» WHAT THE TASK ASKS
Pictures excluded, return the lines below from the first through the line holding "second_place: [303, 113]".
*** RECORDS PROVIDED ***
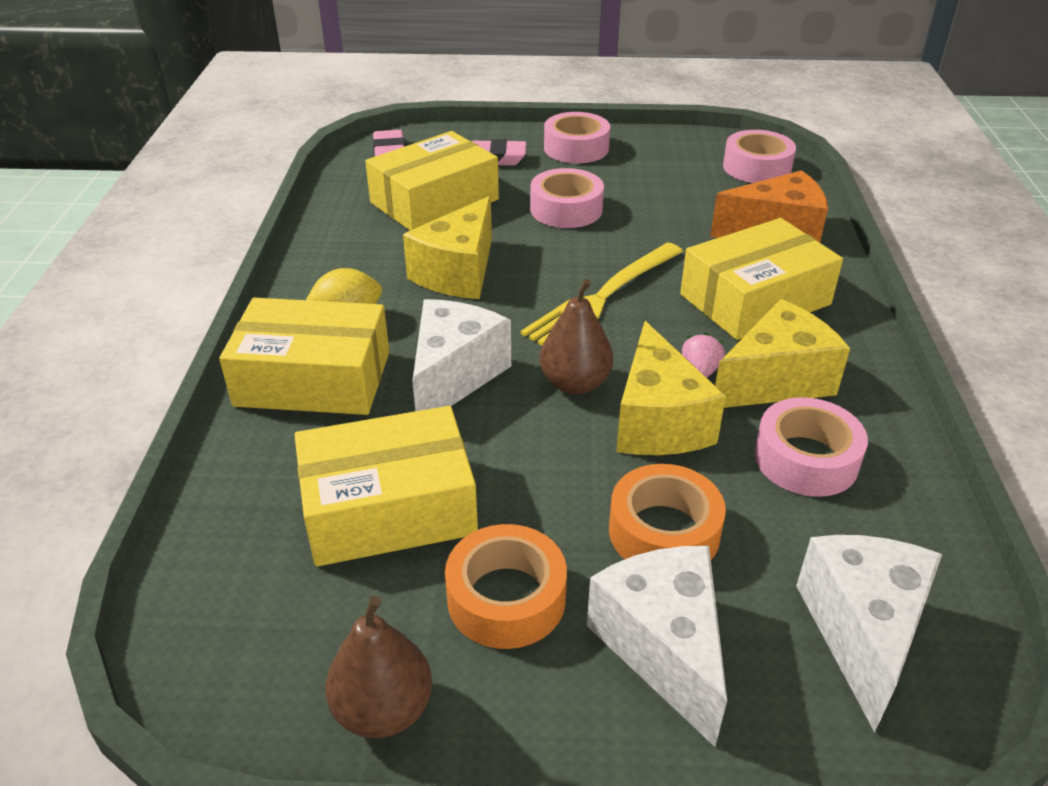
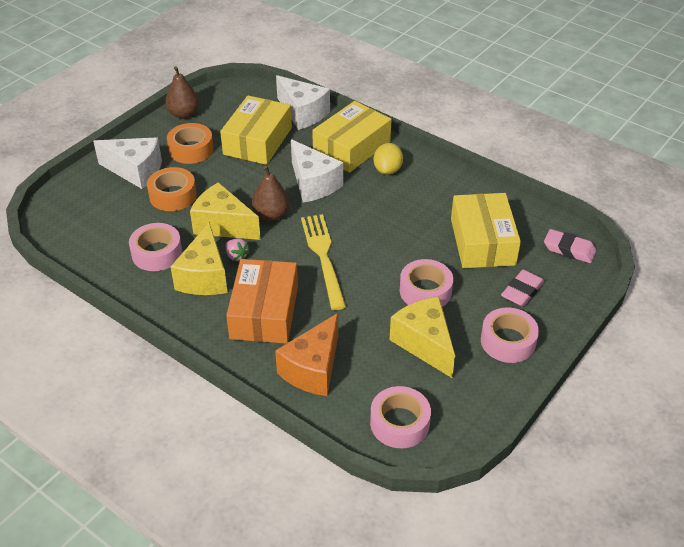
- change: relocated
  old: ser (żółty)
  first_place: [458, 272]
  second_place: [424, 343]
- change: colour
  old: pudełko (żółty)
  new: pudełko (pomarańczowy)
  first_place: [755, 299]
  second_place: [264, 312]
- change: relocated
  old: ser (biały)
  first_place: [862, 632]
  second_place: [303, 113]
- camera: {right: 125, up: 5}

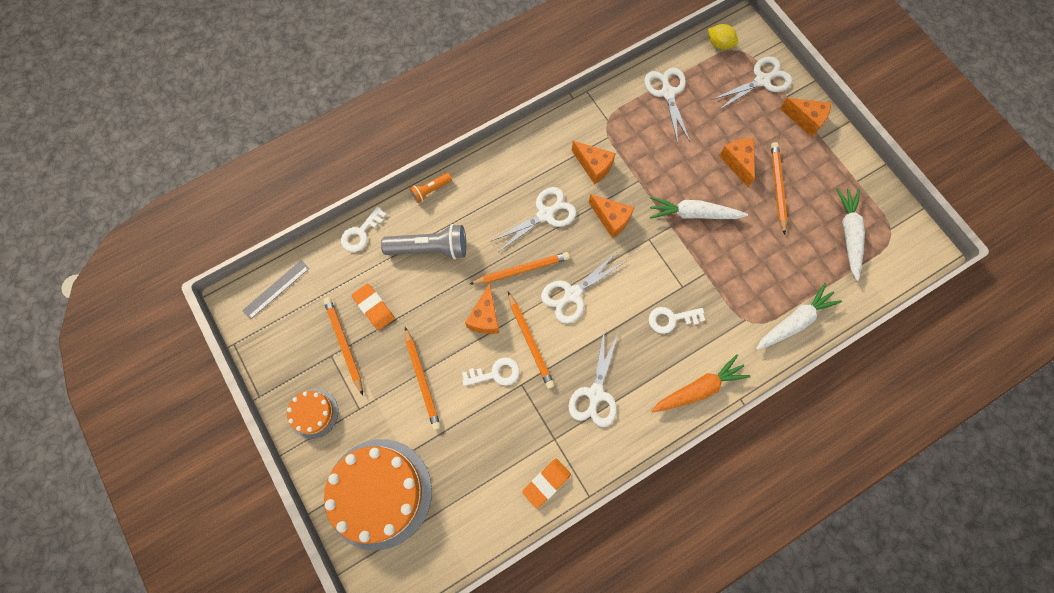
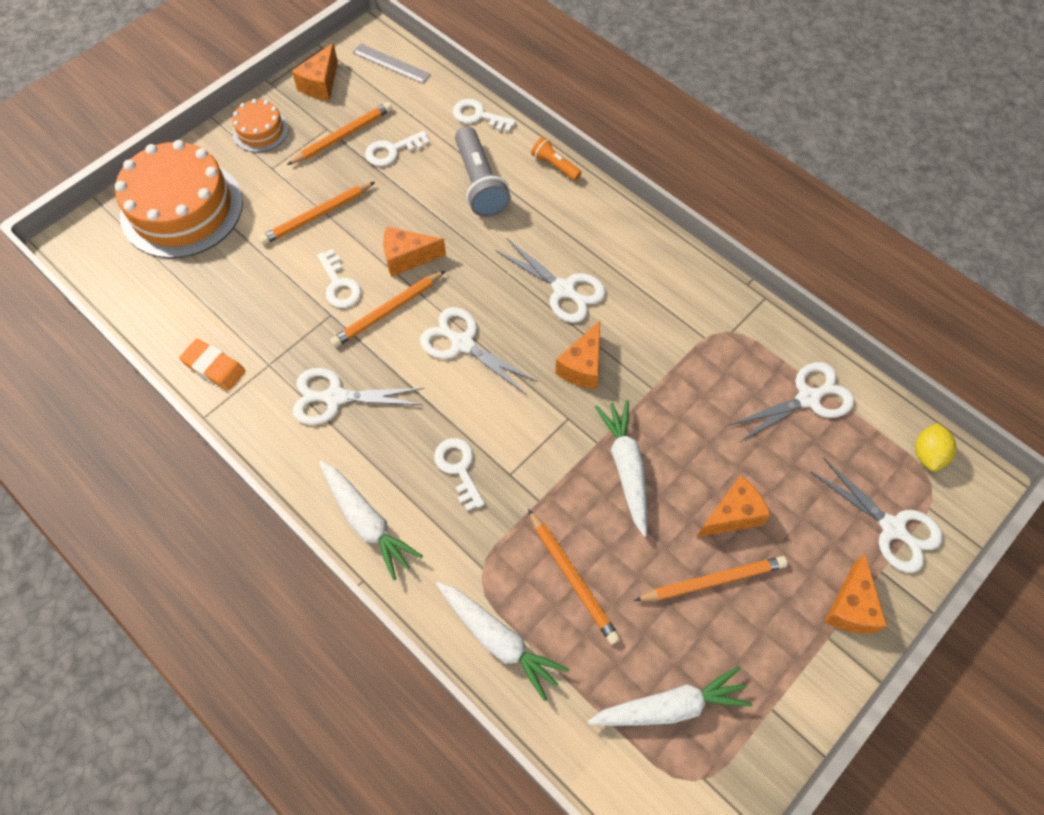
- change: exchanged
  old: gumka do mazania (pomarańczowy)
  new: klucz (biały)
  first_place: [374, 307]
  second_place: [392, 151]
- change: relocated
  old: ołówek (pomarańczowy)
  first_place: [522, 269]
  second_place: [573, 578]
- change: relocated
  old: ser (pomarańczowy)
  first_place: [593, 166]
  second_place: [320, 84]
- change: colour
  old: marchewka (pomarańczowy)
  new: marchewka (biały)
  first_place: [698, 389]
  second_place: [367, 521]
- camera: {right: 75, up: -10}

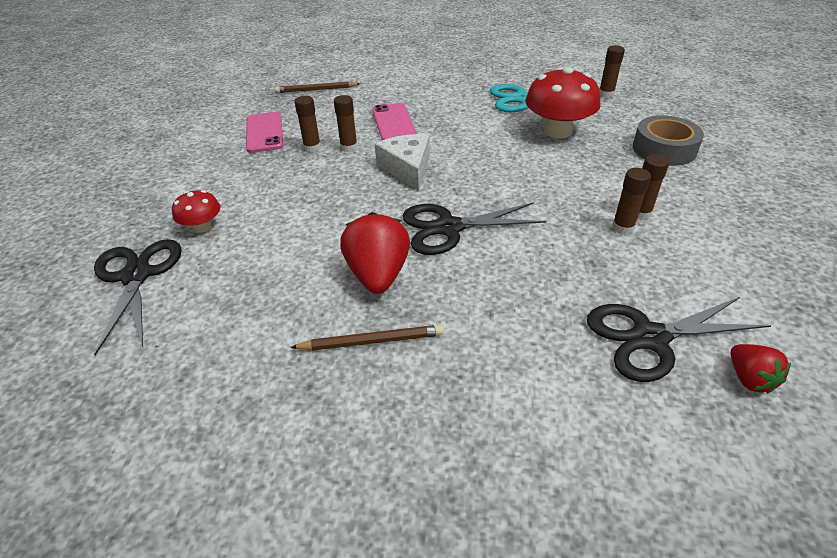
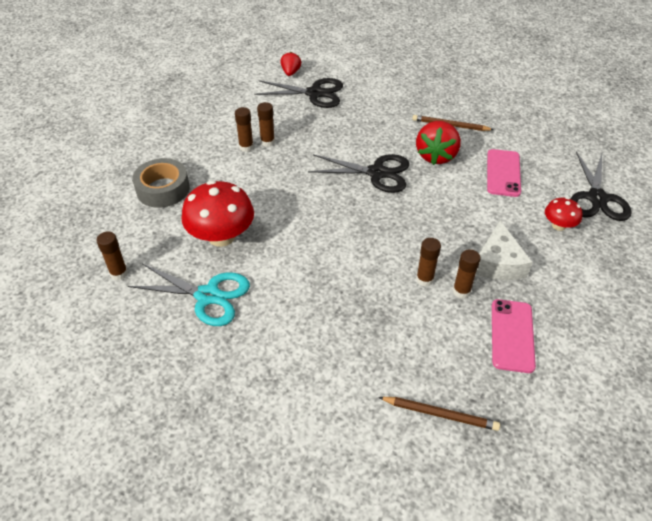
- change: relocated
  old: telefon (różowy)
  first_place: [394, 123]
  second_place: [503, 173]
- change: relocated
  old: ser (biały)
  first_place: [407, 168]
  second_place: [498, 263]
- camera: {right: -160, up: 5}

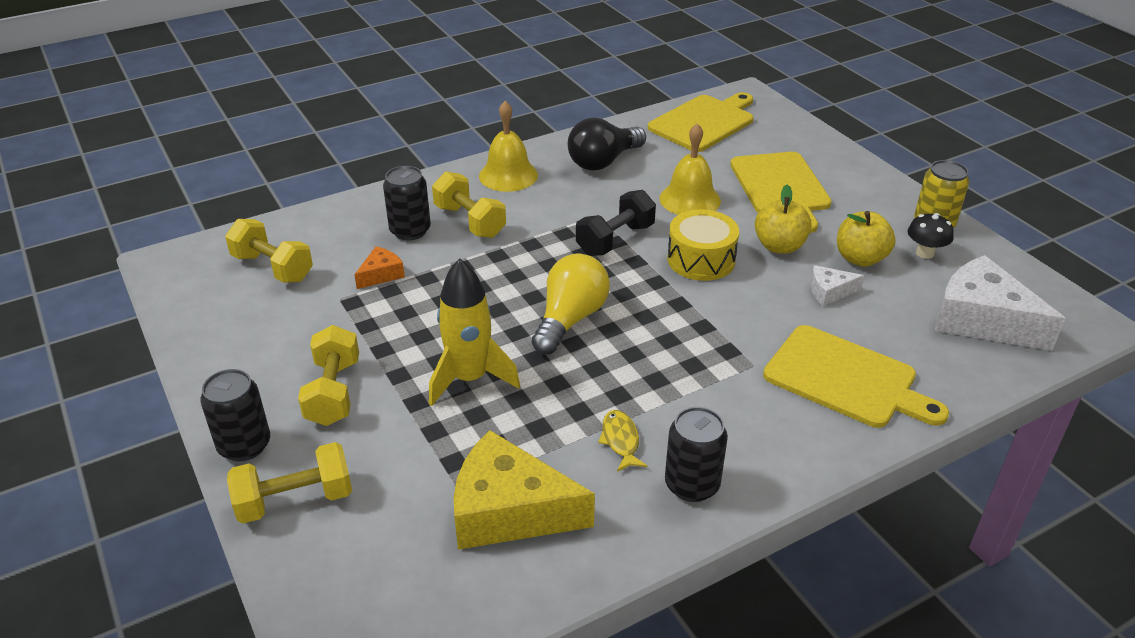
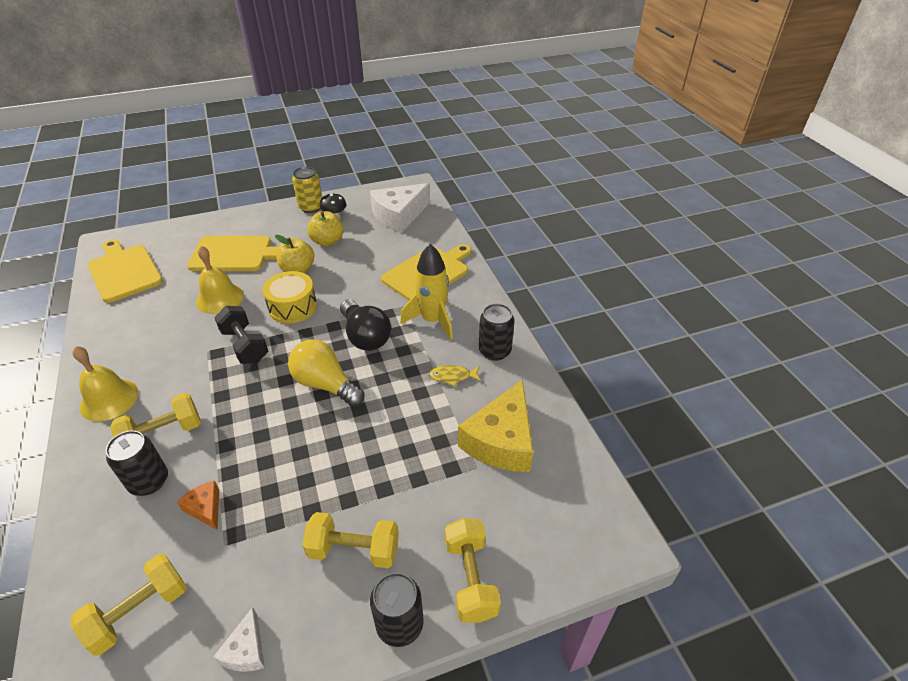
- change: relocated
  old: rakieta (żółty)
  first_place: [469, 378]
  second_place: [432, 320]
- change: relocated
  old: żarówka (czarny)
  first_place: [603, 161]
  second_place: [365, 336]
- change: relocated
  old: ser (biały)
  first_place: [829, 292]
  second_place: [246, 650]
- camera: {right: -80, up: 5}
*** End of RECORDS PROVIDED ***
» OUTPUT FOR THIS TASK
- change: relocated
  old: ser (żółty)
  first_place: [458, 272]
  second_place: [424, 343]
- change: colour
  old: pudełko (żółty)
  new: pudełko (pomarańczowy)
  first_place: [755, 299]
  second_place: [264, 312]
- change: relocated
  old: ser (biały)
  first_place: [862, 632]
  second_place: [303, 113]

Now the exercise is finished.